[Recorded data]
▬▬▬
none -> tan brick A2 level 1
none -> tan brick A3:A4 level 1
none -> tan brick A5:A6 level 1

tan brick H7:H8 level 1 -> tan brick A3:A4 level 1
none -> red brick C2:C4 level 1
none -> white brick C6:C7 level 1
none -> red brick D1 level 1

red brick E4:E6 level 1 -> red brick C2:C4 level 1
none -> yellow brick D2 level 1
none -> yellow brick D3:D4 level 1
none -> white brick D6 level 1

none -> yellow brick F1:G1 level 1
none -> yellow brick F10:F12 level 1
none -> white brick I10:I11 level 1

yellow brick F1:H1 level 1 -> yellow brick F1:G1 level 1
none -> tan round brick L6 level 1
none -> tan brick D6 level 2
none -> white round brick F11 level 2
▬▬▬
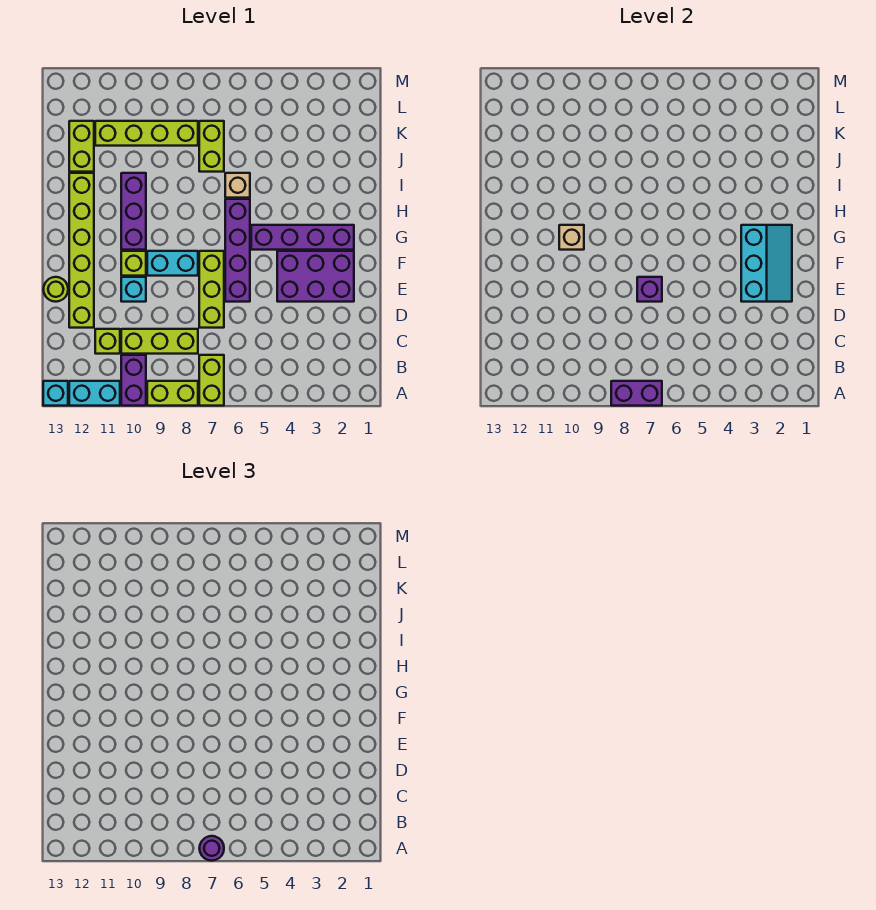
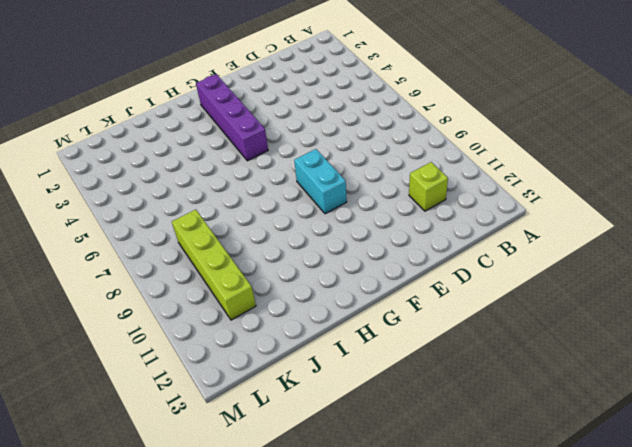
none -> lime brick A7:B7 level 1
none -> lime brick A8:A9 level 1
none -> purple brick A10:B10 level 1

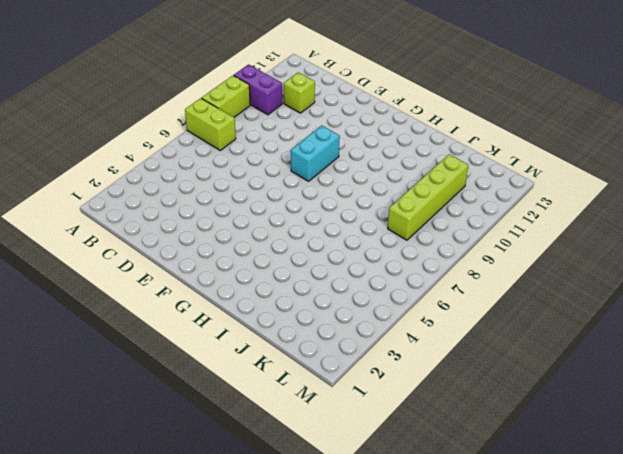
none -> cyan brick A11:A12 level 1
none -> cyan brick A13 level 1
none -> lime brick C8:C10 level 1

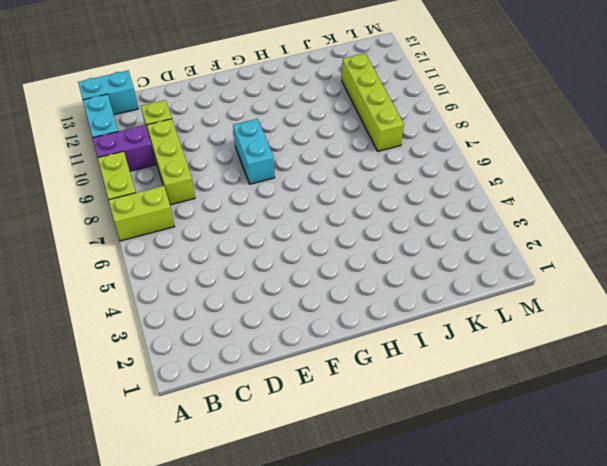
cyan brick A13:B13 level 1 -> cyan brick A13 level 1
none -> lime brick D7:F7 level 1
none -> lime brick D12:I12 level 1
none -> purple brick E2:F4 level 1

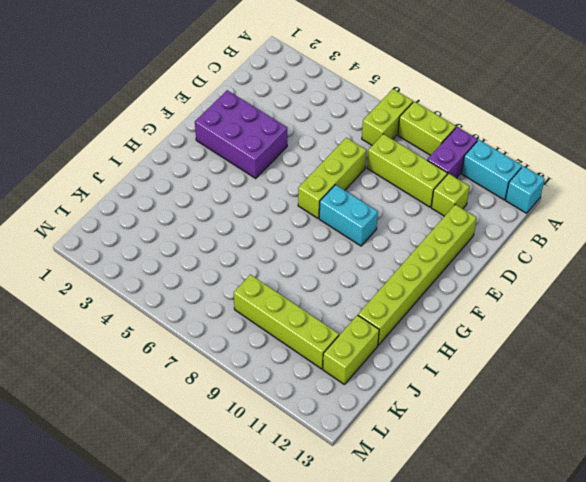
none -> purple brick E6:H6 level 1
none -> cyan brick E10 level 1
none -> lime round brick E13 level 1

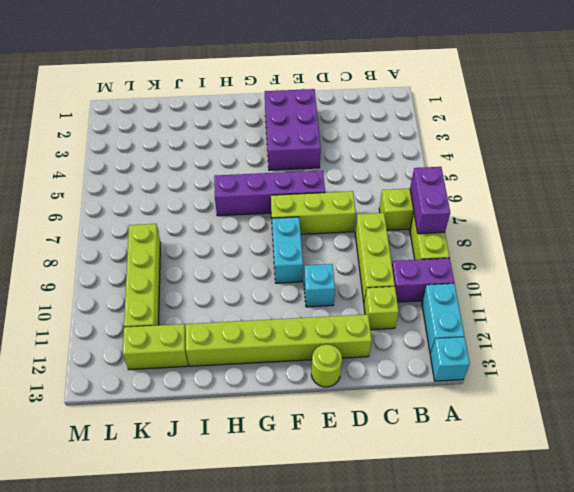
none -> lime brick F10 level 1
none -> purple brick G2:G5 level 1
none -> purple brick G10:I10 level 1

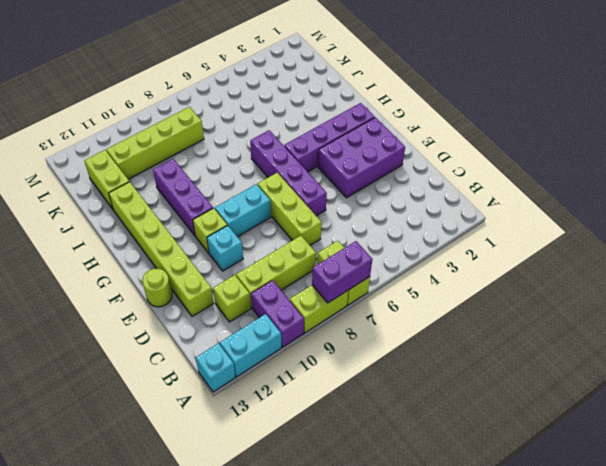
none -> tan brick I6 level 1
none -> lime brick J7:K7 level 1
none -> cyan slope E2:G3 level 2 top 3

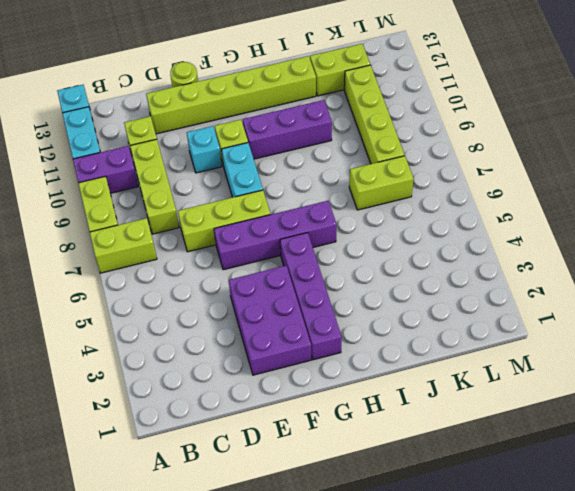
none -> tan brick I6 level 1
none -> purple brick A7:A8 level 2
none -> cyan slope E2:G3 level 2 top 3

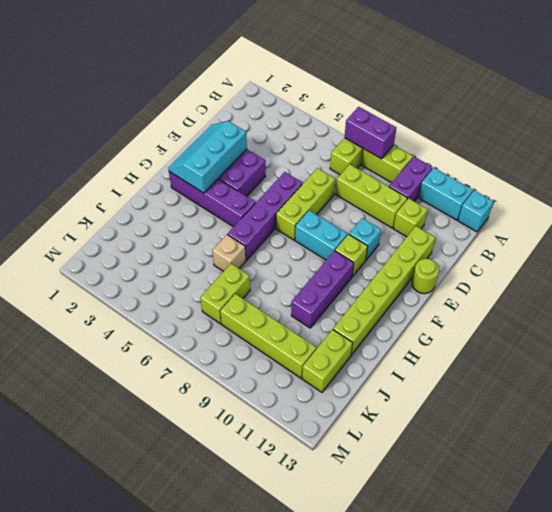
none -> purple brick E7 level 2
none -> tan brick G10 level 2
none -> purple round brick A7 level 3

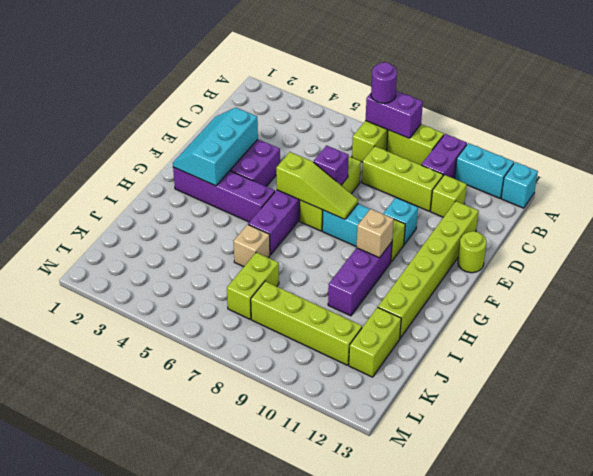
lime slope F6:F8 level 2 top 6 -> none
▬▬▬
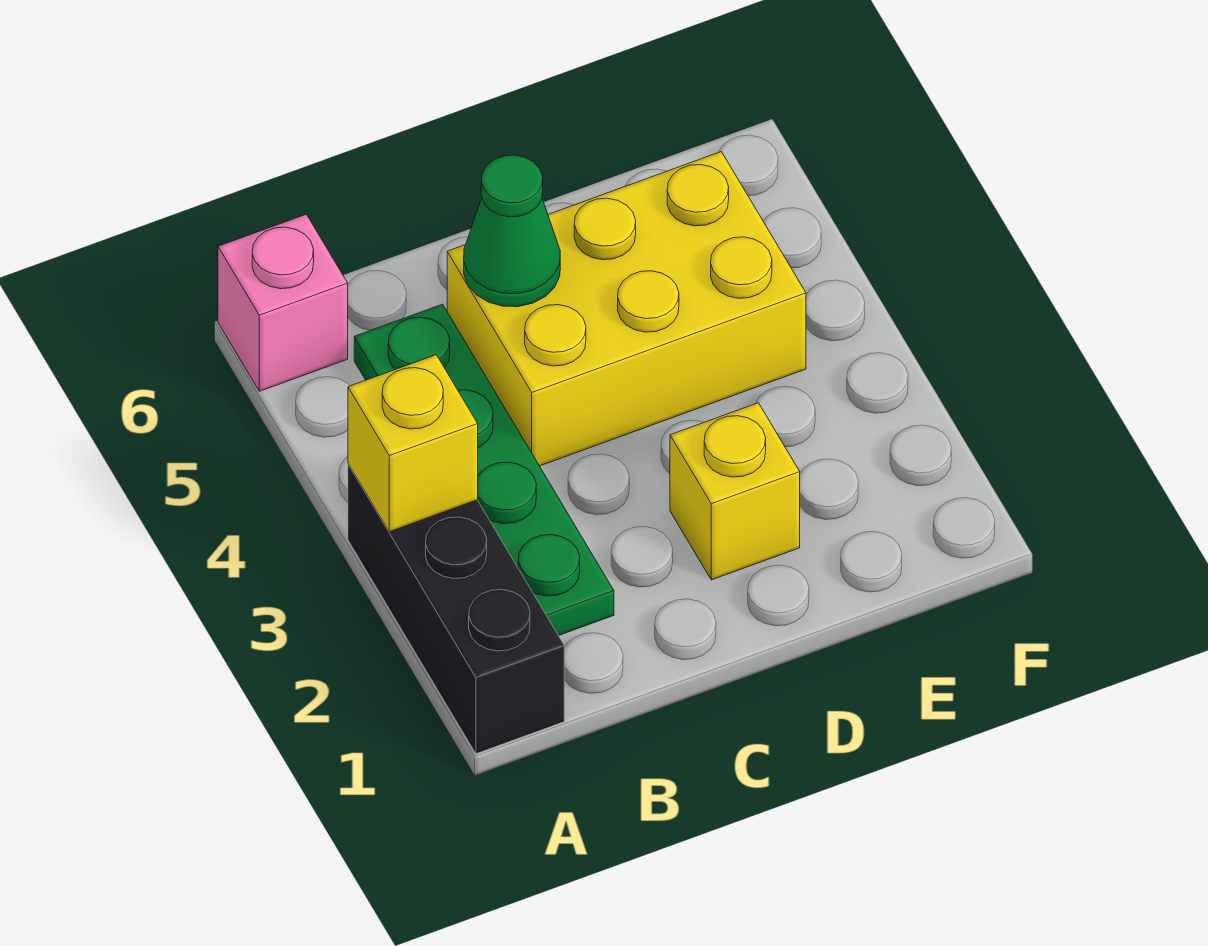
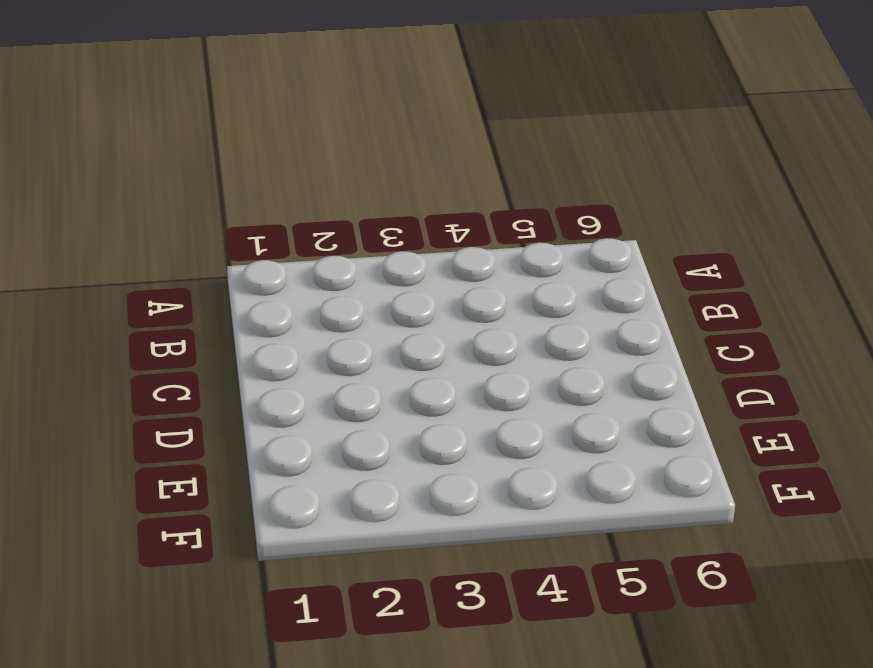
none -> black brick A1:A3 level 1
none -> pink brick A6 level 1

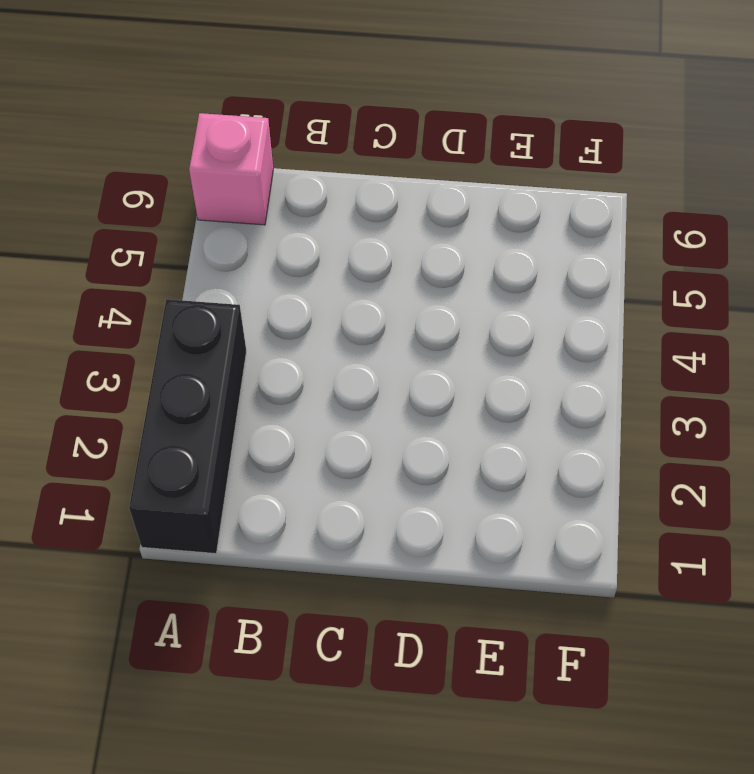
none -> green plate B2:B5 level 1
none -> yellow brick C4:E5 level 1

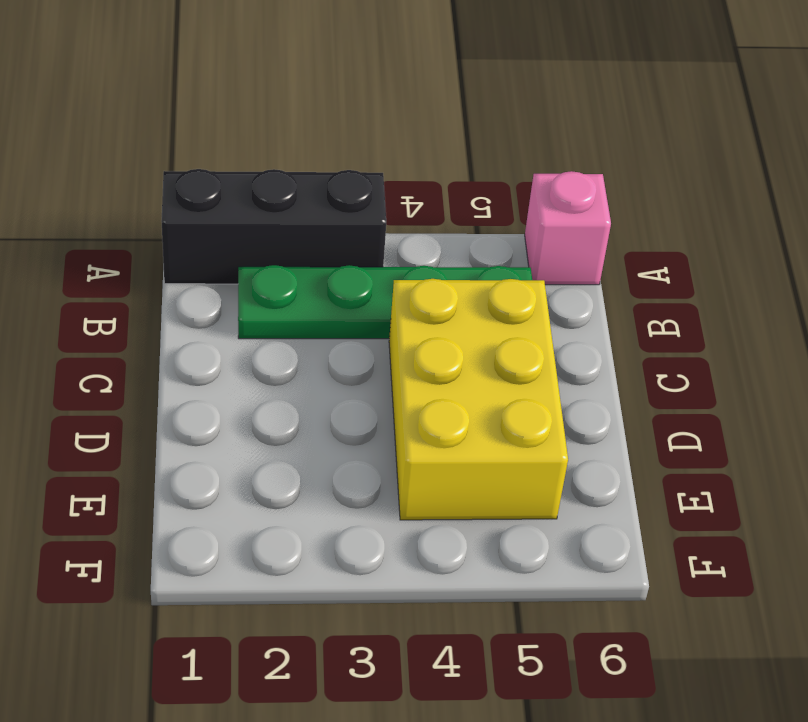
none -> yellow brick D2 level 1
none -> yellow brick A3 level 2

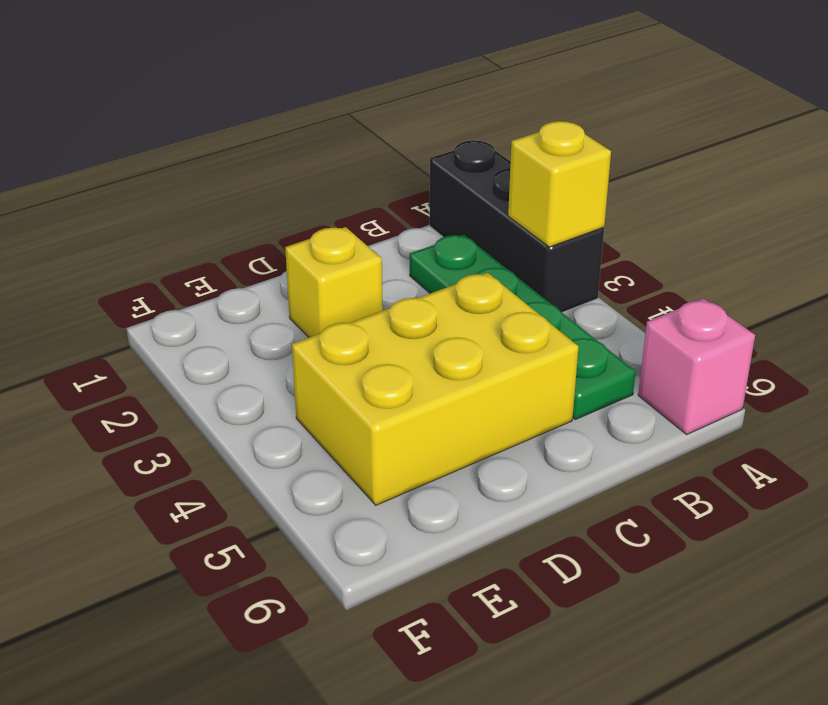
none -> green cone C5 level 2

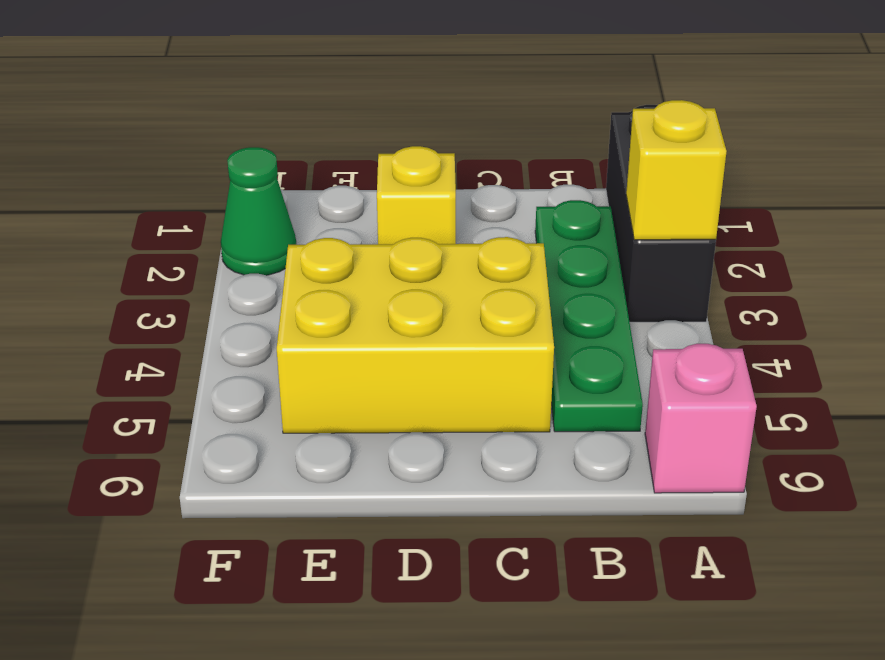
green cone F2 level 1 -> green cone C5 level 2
▬▬▬
_EXERCISE DIRECTIONS_
Above are the entries. Output exactly the lines beginning with the line that has "none -> tan brick A2 level 1" and ending with the line that has "none -> red brick D1 level 1".

_REPLY TO THE EXERCISE_
none -> tan brick A2 level 1
none -> tan brick A3:A4 level 1
none -> tan brick A5:A6 level 1

tan brick H7:H8 level 1 -> tan brick A3:A4 level 1
none -> red brick C2:C4 level 1
none -> white brick C6:C7 level 1
none -> red brick D1 level 1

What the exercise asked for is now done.